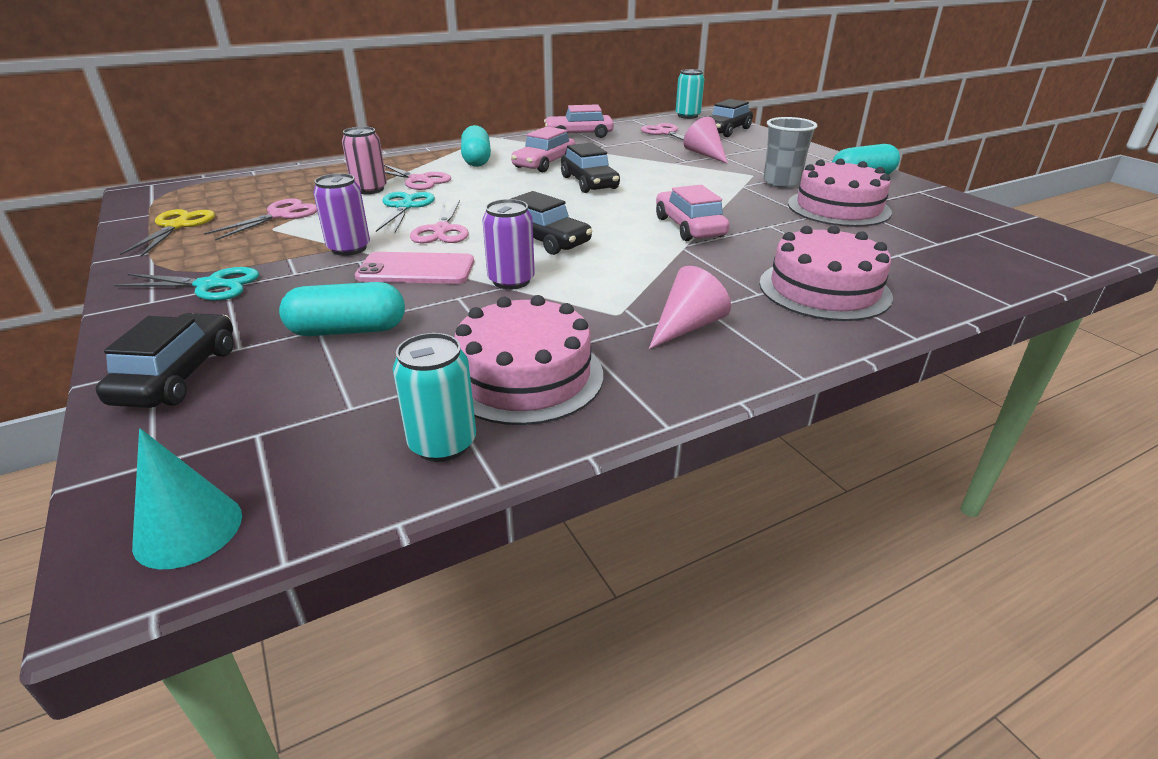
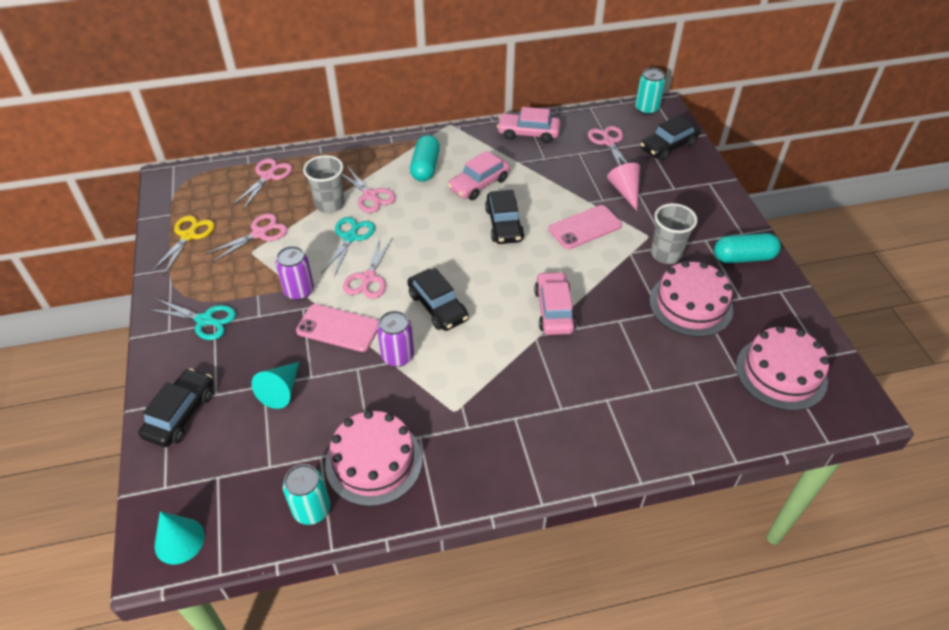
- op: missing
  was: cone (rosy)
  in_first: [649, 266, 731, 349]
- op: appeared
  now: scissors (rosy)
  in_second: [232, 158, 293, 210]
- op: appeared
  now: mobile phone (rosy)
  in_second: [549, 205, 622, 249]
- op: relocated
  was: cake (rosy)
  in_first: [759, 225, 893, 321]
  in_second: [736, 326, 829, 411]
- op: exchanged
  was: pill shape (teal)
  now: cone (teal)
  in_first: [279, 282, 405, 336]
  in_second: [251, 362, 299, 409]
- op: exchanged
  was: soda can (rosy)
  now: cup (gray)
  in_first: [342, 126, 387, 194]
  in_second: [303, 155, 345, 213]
^^^^^^^^^^^^^^^^
• **EXERCISE BRIEF**:
Gather each line of the listing that holds the string "rosy".

• **REPLY TO THE EXERCISE**:
  was: cone (rosy)
  now: scissors (rosy)
  now: mobile phone (rosy)
  was: cake (rosy)
  was: soda can (rosy)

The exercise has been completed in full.